- **WHAT THE TASK REQUIRES**:
Make a word-for-word copy of the entries below from their first line through the line with "BARO1 pin SCL: D4 -> D6", and add nothing.

Revision comparison data
Content starts

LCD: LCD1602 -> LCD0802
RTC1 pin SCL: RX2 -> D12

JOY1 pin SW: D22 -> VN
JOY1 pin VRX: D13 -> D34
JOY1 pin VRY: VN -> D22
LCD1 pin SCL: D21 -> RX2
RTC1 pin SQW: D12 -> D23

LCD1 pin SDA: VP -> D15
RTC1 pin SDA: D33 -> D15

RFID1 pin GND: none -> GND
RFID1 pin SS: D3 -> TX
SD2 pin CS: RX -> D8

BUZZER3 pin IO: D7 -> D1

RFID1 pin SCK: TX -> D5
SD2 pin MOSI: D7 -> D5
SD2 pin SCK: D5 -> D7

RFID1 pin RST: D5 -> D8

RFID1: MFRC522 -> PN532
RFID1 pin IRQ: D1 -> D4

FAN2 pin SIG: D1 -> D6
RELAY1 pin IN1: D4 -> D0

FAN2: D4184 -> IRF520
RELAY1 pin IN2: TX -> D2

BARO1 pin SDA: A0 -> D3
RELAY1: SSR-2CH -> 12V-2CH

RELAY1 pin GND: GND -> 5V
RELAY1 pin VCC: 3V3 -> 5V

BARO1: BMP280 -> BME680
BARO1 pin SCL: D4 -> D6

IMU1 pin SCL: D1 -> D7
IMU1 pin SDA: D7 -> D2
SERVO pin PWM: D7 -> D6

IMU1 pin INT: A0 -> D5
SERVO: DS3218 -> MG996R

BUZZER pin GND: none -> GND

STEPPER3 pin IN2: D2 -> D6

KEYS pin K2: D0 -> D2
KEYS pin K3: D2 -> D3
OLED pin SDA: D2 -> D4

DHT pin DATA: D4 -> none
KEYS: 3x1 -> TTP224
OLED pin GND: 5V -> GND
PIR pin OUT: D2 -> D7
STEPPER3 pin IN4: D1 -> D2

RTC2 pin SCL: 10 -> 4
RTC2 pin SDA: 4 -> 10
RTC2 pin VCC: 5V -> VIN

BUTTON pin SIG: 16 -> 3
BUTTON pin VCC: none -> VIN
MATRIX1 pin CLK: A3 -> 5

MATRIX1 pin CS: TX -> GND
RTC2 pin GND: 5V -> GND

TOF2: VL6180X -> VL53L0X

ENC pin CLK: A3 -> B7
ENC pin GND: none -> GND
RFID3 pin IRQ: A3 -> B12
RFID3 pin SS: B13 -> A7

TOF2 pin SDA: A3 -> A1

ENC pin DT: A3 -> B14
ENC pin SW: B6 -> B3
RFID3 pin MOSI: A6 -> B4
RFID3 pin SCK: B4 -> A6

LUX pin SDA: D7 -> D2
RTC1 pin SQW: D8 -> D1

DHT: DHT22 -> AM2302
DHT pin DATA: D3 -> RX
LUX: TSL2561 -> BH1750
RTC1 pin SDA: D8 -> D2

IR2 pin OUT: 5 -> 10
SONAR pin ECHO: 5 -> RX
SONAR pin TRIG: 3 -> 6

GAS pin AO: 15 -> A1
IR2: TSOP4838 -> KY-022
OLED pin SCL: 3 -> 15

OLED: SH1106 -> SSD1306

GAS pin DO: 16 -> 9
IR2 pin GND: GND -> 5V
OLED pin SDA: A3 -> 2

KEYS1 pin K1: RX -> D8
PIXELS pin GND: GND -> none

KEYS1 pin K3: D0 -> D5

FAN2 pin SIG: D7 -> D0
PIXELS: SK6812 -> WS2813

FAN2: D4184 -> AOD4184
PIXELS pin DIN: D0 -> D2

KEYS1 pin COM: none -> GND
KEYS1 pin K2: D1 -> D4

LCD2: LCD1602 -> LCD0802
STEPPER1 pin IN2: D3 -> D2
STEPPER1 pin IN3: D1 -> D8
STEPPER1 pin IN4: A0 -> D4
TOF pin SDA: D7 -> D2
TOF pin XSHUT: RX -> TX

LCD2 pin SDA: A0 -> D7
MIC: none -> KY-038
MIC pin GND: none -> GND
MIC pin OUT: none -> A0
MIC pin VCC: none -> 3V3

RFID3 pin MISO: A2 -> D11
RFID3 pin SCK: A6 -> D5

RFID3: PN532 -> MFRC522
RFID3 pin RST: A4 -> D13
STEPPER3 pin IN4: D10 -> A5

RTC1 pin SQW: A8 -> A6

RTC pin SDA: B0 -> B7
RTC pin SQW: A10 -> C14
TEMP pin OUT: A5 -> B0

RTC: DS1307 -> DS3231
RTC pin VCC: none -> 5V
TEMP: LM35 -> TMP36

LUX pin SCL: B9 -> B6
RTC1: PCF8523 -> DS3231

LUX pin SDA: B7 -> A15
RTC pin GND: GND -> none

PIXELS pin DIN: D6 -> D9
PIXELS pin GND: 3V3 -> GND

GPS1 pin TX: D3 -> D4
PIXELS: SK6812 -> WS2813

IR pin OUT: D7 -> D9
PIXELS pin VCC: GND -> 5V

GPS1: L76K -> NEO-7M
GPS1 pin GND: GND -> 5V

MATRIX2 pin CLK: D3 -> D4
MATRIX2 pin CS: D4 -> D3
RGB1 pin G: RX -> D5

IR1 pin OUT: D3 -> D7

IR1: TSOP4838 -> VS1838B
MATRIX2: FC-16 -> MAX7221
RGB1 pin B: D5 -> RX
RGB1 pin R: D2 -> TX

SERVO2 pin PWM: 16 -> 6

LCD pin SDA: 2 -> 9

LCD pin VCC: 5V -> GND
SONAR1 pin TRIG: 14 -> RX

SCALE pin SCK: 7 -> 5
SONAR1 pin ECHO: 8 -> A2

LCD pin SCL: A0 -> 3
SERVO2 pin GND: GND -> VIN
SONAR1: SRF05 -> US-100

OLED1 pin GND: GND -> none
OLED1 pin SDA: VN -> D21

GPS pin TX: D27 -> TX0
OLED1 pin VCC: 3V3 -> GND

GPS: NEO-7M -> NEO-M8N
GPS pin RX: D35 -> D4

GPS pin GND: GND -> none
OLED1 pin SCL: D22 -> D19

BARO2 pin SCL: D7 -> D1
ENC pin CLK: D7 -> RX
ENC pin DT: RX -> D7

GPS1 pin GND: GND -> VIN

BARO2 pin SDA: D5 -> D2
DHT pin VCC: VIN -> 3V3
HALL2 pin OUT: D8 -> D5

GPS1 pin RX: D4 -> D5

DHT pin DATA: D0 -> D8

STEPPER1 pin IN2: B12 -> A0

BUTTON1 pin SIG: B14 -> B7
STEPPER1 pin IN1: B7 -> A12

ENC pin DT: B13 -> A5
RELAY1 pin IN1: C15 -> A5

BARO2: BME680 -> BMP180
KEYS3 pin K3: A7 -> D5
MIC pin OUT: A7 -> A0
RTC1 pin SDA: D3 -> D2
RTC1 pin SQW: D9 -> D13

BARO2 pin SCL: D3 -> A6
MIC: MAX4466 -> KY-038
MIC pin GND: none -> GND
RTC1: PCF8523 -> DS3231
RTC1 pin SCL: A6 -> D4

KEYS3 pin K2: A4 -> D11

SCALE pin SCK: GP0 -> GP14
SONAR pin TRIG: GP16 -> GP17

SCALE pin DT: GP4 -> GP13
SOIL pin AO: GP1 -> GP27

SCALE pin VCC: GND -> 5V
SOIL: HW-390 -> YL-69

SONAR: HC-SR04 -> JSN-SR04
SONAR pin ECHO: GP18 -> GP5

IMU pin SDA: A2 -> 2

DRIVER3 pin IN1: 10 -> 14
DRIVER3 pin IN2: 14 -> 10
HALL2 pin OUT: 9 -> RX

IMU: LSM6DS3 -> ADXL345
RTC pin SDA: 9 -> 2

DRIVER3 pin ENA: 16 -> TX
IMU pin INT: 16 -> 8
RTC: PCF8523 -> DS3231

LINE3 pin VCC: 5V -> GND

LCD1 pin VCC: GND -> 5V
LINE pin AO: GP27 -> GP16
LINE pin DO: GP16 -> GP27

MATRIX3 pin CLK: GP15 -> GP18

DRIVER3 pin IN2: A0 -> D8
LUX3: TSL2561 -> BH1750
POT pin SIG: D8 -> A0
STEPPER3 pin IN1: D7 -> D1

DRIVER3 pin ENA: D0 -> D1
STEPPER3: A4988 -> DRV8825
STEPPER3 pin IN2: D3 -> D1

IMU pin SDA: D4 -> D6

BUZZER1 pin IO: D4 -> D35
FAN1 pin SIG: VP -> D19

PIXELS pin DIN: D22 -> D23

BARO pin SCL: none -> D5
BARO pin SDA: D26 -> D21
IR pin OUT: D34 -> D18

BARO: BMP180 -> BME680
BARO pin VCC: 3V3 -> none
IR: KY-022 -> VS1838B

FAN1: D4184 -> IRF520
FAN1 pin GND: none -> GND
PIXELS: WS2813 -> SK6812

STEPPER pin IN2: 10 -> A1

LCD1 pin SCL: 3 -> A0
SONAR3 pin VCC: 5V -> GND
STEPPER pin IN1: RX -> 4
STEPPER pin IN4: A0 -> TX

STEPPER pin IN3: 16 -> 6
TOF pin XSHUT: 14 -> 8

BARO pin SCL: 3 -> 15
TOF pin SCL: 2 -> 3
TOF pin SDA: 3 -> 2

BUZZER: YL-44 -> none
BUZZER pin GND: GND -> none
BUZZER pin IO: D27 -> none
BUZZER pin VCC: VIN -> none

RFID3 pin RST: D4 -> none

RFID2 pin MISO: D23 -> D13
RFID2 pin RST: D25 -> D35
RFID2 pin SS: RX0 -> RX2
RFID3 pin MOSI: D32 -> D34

Content ends

- **YOUR SOLUTION**:
LCD: LCD1602 -> LCD0802
RTC1 pin SCL: RX2 -> D12

JOY1 pin SW: D22 -> VN
JOY1 pin VRX: D13 -> D34
JOY1 pin VRY: VN -> D22
LCD1 pin SCL: D21 -> RX2
RTC1 pin SQW: D12 -> D23

LCD1 pin SDA: VP -> D15
RTC1 pin SDA: D33 -> D15

RFID1 pin GND: none -> GND
RFID1 pin SS: D3 -> TX
SD2 pin CS: RX -> D8

BUZZER3 pin IO: D7 -> D1

RFID1 pin SCK: TX -> D5
SD2 pin MOSI: D7 -> D5
SD2 pin SCK: D5 -> D7

RFID1 pin RST: D5 -> D8

RFID1: MFRC522 -> PN532
RFID1 pin IRQ: D1 -> D4

FAN2 pin SIG: D1 -> D6
RELAY1 pin IN1: D4 -> D0

FAN2: D4184 -> IRF520
RELAY1 pin IN2: TX -> D2

BARO1 pin SDA: A0 -> D3
RELAY1: SSR-2CH -> 12V-2CH

RELAY1 pin GND: GND -> 5V
RELAY1 pin VCC: 3V3 -> 5V

BARO1: BMP280 -> BME680
BARO1 pin SCL: D4 -> D6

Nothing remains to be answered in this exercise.